[[ Collected data, beginning ]]

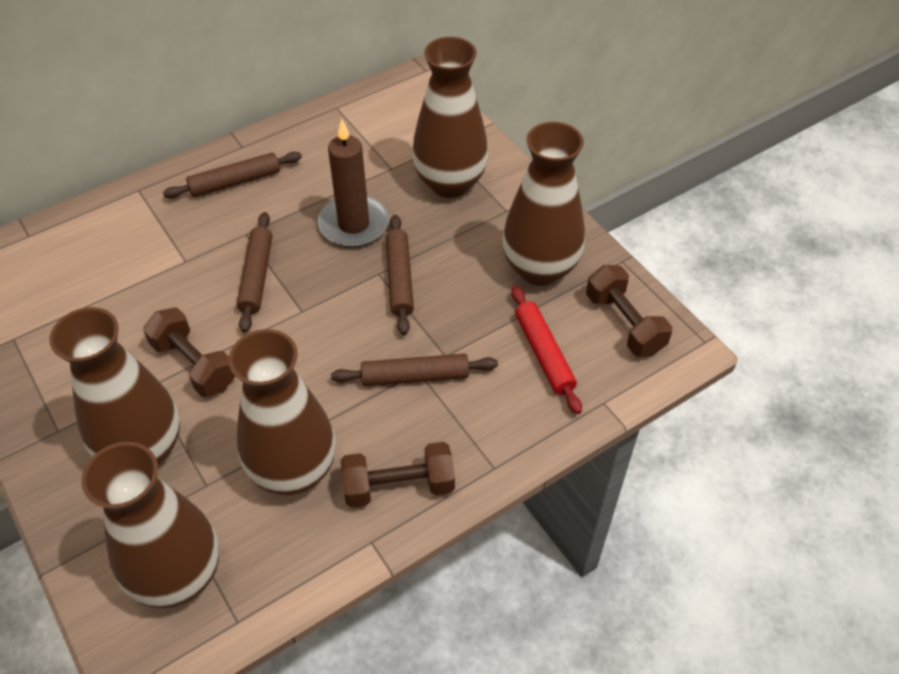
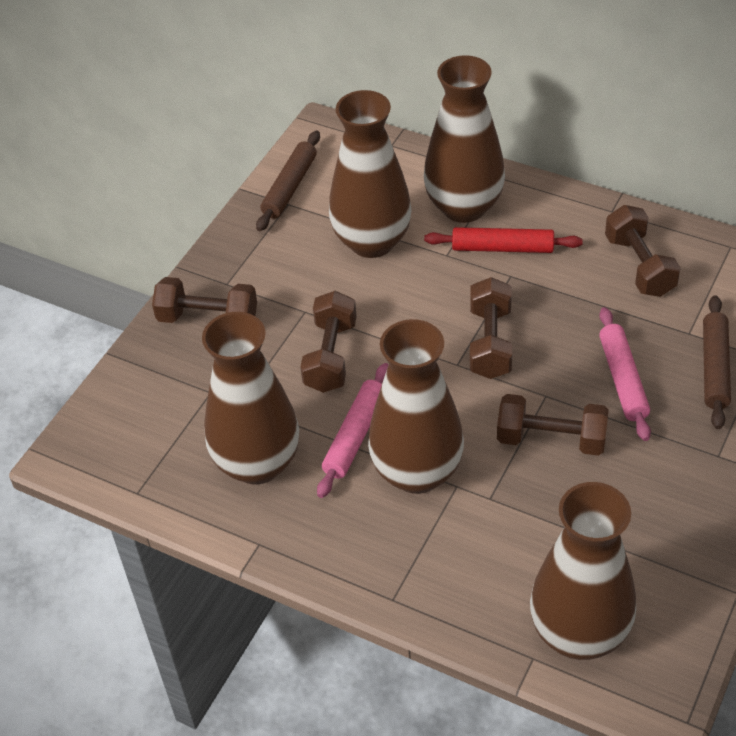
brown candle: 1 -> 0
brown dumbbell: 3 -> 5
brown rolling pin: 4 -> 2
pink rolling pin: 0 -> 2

[[ Collected data, end ]]

**Exercise aim**
Only the lines from the one containing "brown dumbbell: 3 -> 5" through the end of the data above are wanted, both ends included; restate them word for word.

**Written answer**
brown dumbbell: 3 -> 5
brown rolling pin: 4 -> 2
pink rolling pin: 0 -> 2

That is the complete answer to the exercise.